• [What this task involves]:
Return the lines beginning at the one that contains "C3: 330nF (N_1, N_5) -> 330nF (+12V, N_5)" and continuing to the end of the entries, including both ends, exactly as written and nothing else.

"""

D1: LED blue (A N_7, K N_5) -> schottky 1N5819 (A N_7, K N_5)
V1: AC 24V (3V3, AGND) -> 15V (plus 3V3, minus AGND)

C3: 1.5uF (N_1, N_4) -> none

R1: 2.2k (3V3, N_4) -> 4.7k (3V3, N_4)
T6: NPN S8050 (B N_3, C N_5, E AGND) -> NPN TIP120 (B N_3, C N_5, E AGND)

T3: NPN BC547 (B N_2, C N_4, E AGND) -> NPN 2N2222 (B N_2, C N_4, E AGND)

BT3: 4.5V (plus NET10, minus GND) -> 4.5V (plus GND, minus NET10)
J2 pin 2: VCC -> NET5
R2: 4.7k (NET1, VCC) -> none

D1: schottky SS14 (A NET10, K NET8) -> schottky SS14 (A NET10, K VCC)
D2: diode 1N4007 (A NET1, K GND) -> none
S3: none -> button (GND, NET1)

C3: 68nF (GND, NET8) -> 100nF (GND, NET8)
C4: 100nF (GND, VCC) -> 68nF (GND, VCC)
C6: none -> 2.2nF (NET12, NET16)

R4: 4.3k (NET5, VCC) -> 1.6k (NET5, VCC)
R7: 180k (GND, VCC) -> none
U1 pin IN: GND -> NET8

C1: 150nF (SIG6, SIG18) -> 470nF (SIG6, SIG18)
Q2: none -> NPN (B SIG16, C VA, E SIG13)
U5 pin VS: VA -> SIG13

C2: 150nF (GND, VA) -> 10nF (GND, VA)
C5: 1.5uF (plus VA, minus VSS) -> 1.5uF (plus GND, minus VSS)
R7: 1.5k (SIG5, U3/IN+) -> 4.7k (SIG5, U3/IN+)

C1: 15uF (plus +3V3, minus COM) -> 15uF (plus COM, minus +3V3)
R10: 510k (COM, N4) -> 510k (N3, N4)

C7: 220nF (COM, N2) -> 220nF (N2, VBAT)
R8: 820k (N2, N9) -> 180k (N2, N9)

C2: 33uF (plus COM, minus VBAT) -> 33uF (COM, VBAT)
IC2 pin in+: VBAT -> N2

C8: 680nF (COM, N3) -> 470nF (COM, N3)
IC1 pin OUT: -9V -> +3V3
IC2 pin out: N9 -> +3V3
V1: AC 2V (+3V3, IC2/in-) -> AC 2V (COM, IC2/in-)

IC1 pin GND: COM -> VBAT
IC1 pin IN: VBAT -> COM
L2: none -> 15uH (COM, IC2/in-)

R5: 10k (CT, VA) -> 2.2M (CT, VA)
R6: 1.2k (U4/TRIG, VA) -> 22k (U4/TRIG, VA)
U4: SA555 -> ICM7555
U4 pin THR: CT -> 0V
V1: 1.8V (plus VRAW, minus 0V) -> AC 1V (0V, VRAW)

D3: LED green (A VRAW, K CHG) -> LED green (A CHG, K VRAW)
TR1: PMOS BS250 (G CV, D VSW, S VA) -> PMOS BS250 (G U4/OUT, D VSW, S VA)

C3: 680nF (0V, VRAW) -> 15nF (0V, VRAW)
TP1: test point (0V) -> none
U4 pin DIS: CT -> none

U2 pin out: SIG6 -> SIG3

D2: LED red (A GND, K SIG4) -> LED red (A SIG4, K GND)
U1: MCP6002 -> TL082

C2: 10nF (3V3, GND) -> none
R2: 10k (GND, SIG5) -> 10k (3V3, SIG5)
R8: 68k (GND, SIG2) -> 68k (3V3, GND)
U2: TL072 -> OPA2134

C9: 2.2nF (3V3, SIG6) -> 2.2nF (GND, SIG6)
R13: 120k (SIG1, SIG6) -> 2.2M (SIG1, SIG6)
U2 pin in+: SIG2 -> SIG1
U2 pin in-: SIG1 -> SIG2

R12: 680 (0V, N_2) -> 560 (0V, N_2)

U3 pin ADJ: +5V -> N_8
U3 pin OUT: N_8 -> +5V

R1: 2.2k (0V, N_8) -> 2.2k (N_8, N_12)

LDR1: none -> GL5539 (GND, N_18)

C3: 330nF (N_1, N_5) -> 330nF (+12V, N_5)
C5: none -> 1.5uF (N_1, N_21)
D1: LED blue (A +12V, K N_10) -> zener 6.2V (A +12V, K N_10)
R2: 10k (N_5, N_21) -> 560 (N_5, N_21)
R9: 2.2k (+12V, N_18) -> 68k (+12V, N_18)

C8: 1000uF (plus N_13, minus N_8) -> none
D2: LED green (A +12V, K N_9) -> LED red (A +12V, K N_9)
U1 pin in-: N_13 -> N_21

"""

• [Answer to this exercise]:
C3: 330nF (N_1, N_5) -> 330nF (+12V, N_5)
C5: none -> 1.5uF (N_1, N_21)
D1: LED blue (A +12V, K N_10) -> zener 6.2V (A +12V, K N_10)
R2: 10k (N_5, N_21) -> 560 (N_5, N_21)
R9: 2.2k (+12V, N_18) -> 68k (+12V, N_18)

C8: 1000uF (plus N_13, minus N_8) -> none
D2: LED green (A +12V, K N_9) -> LED red (A +12V, K N_9)
U1 pin in-: N_13 -> N_21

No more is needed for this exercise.